──────── Data shown
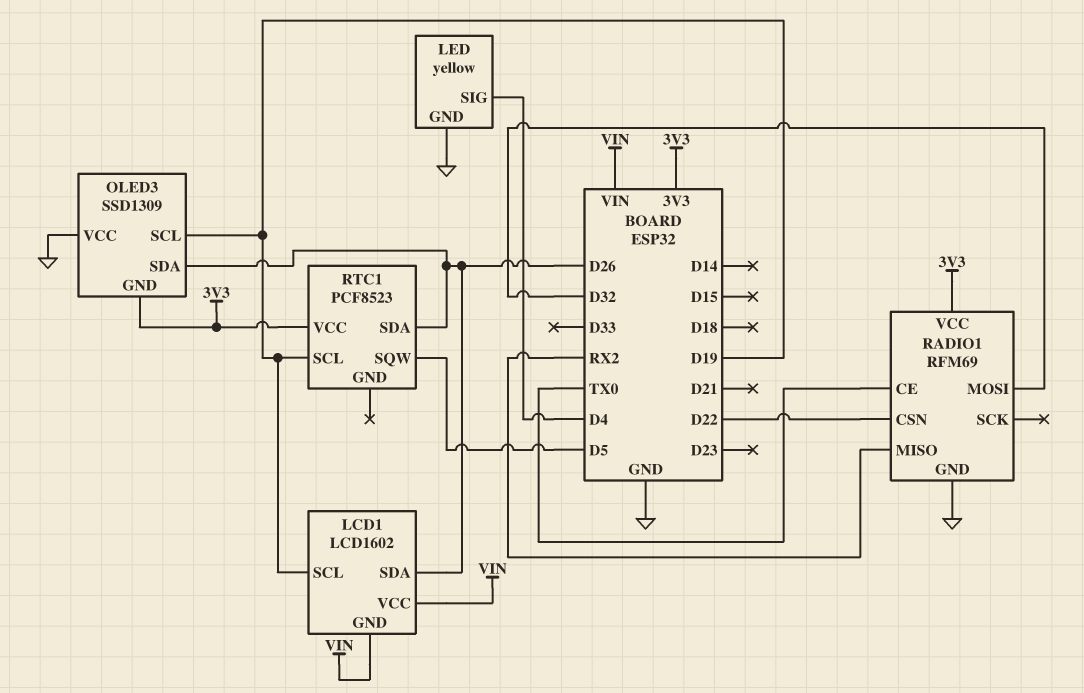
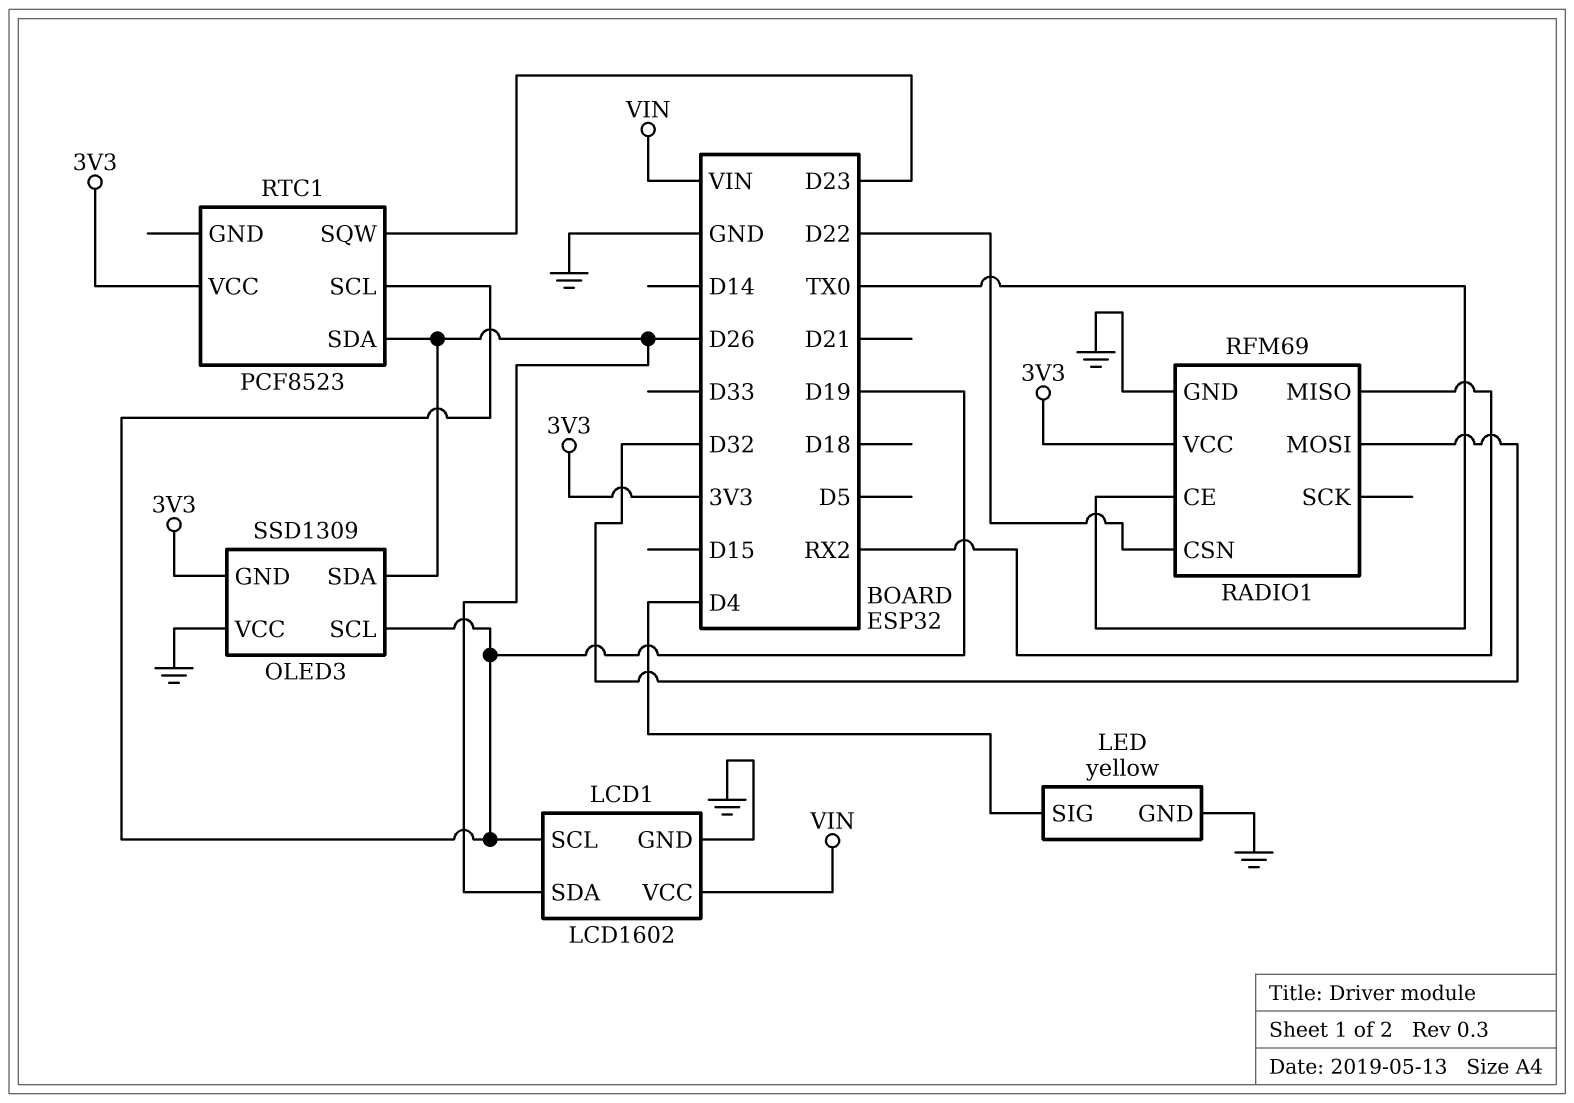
LCD1 pin GND: VIN -> GND
RTC1 pin SQW: D5 -> D23

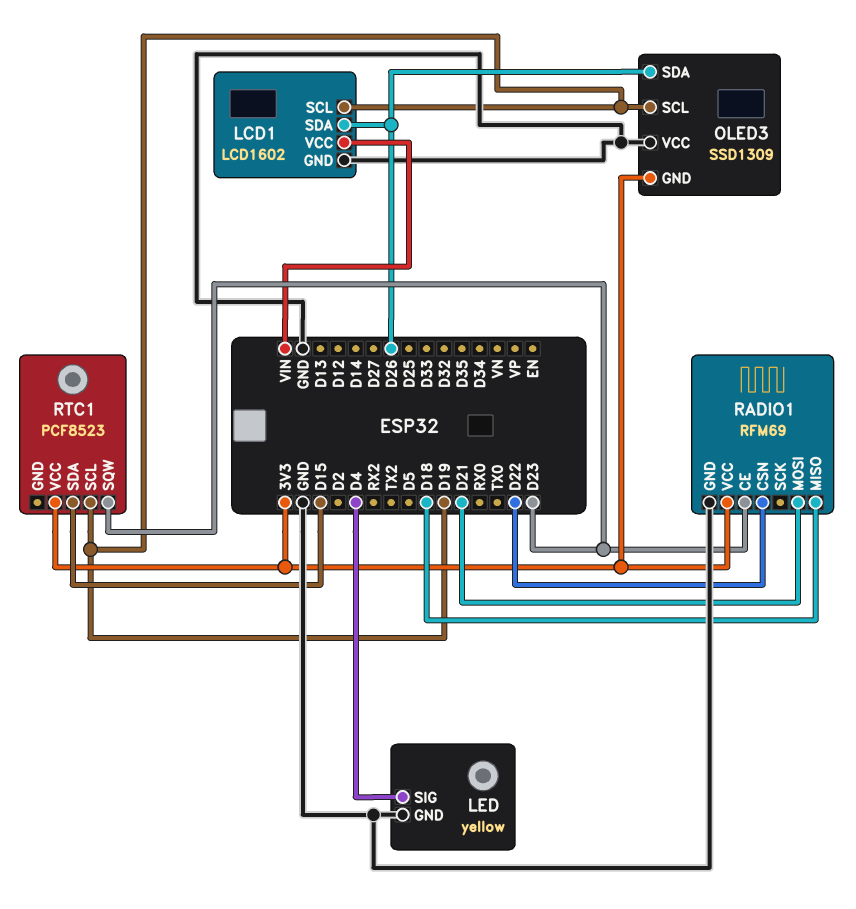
RADIO1 pin CE: TX0 -> D23
RADIO1 pin MISO: RX2 -> D18
RADIO1 pin MOSI: D32 -> D21
RTC1 pin SDA: D26 -> D15

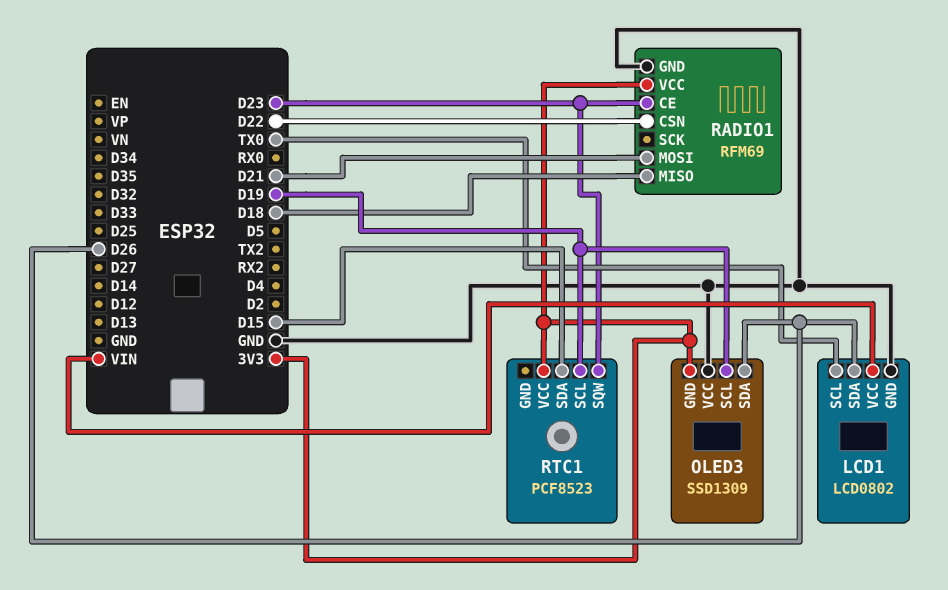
LCD1: LCD1602 -> LCD0802
LCD1 pin SCL: D19 -> TX0
LED: yellow -> none
LED pin GND: GND -> none
LED pin SIG: D4 -> none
────────────────
Respond with the count of lines in the material above that contain the word "none", and add nothing to it.

Exercise result: 3